#### Data for processing

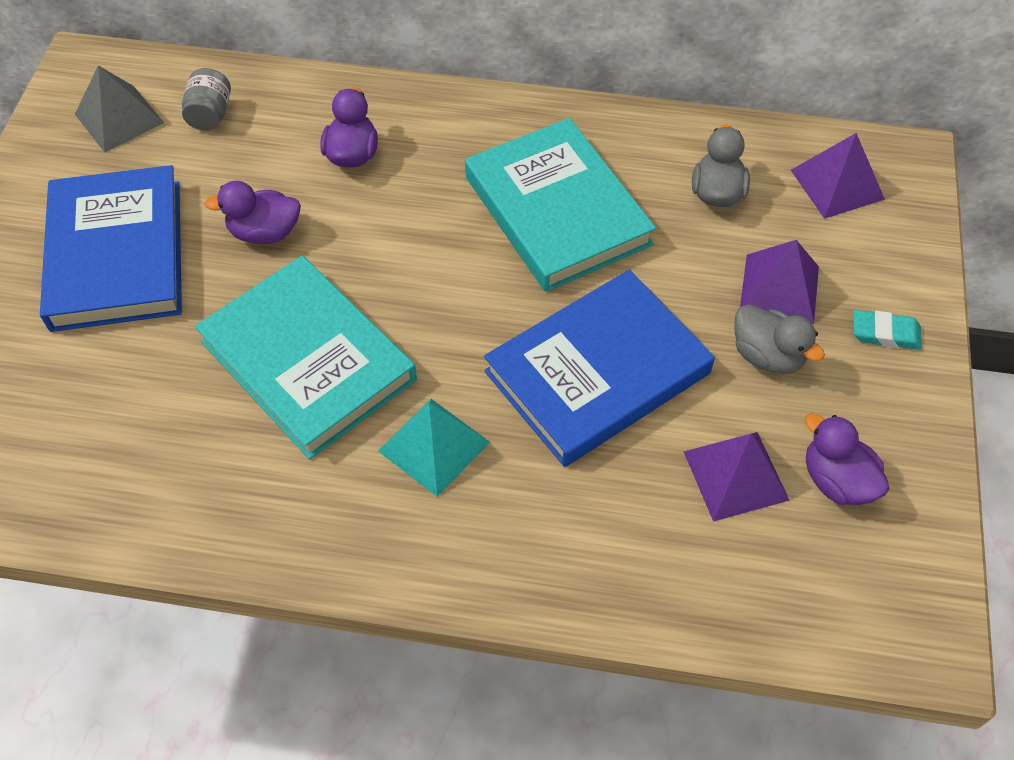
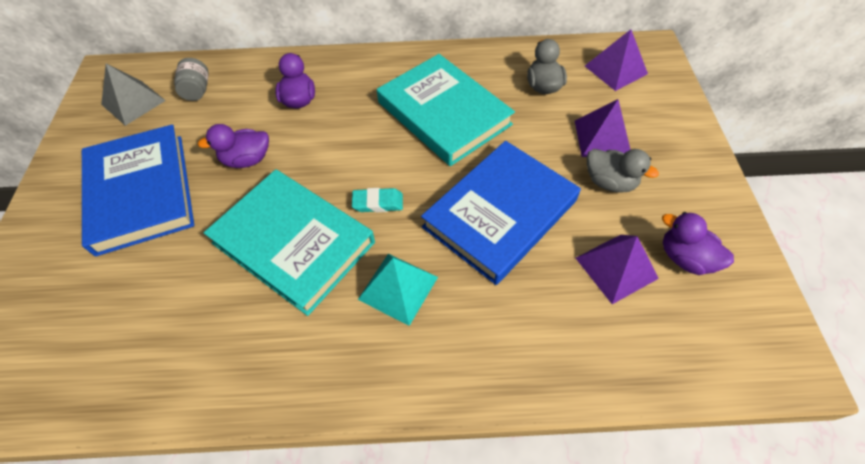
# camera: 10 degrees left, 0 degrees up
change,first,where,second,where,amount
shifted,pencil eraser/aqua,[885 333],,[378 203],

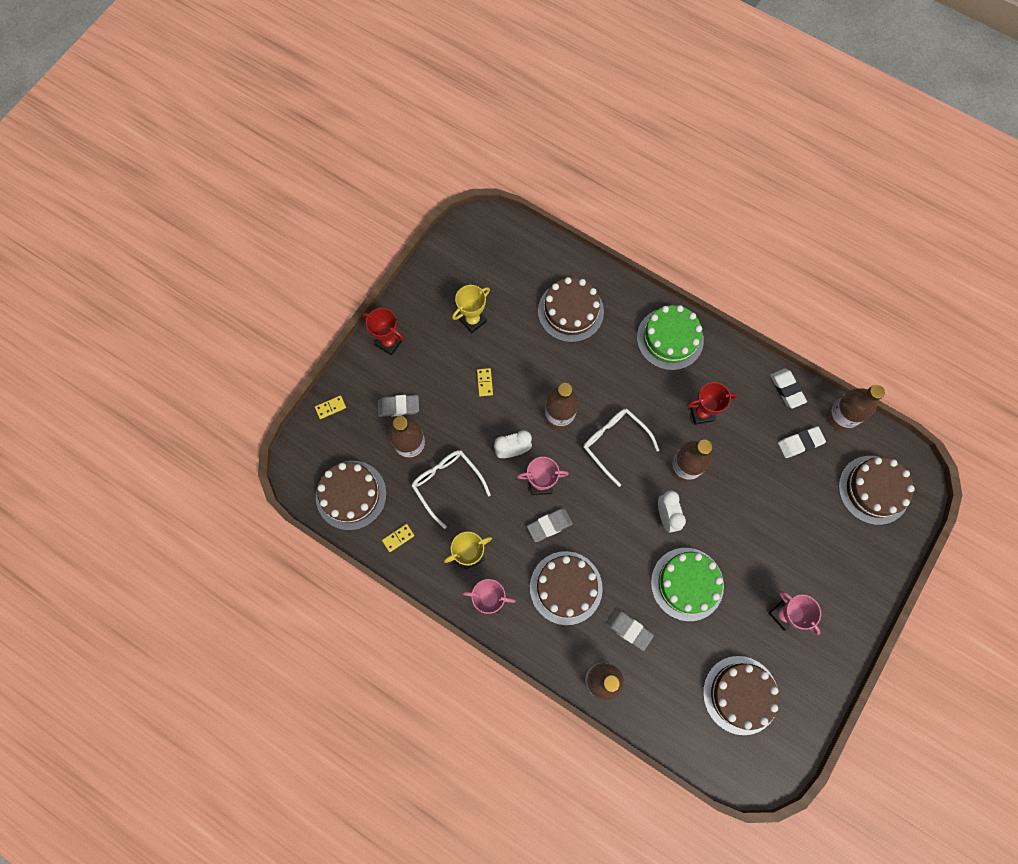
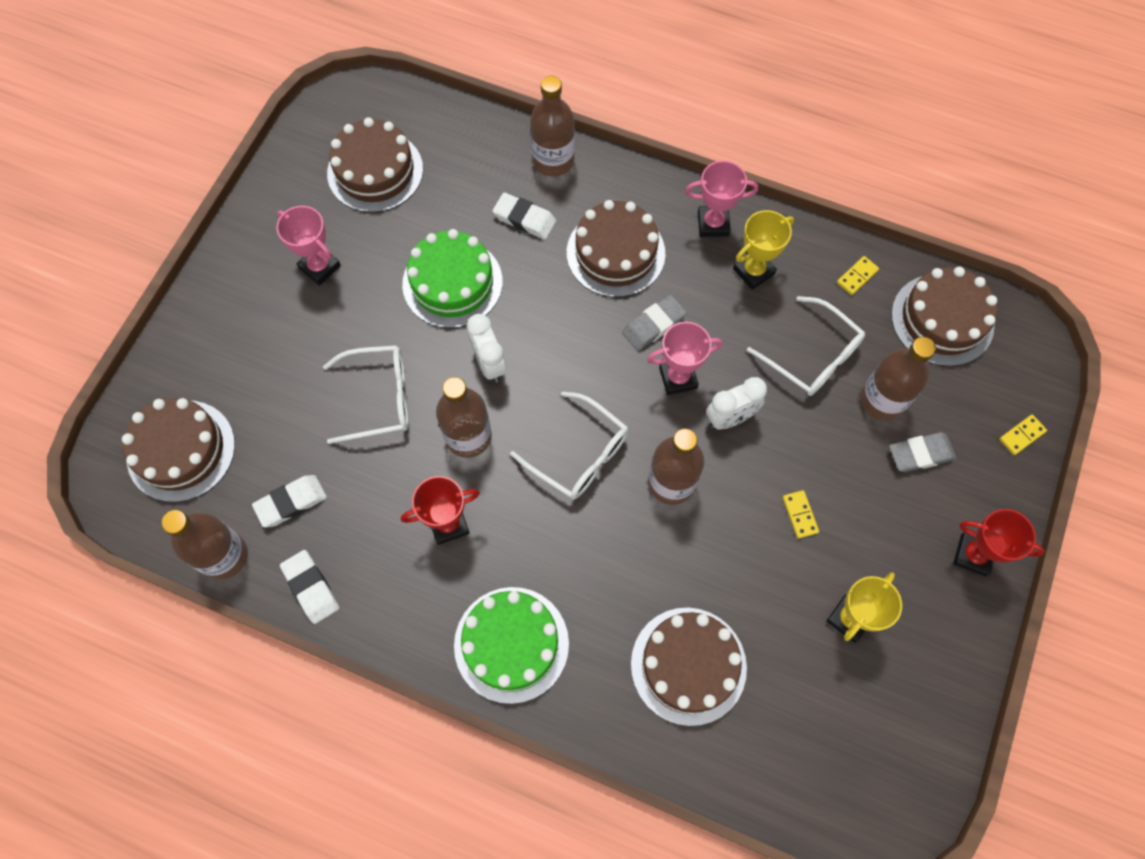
# camera: 170 degrees right, 5 degrees down
change,first,where,second,where,amount
repainted,pencil eraser/grey,[628 629],pencil eraser/pure white,[524 219],
new,,,eyeglasses/pure white,[379 398],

########

* [Required work] All entries must come back exactly as written, though without their pictures.

* [Written reply]
# camera: 10 degrees left, 0 degrees up
change,first,where,second,where,amount
shifted,pencil eraser/aqua,[885 333],,[378 203],

# camera: 170 degrees right, 5 degrees down
change,first,where,second,where,amount
repainted,pencil eraser/grey,[628 629],pencil eraser/pure white,[524 219],
new,,,eyeglasses/pure white,[379 398],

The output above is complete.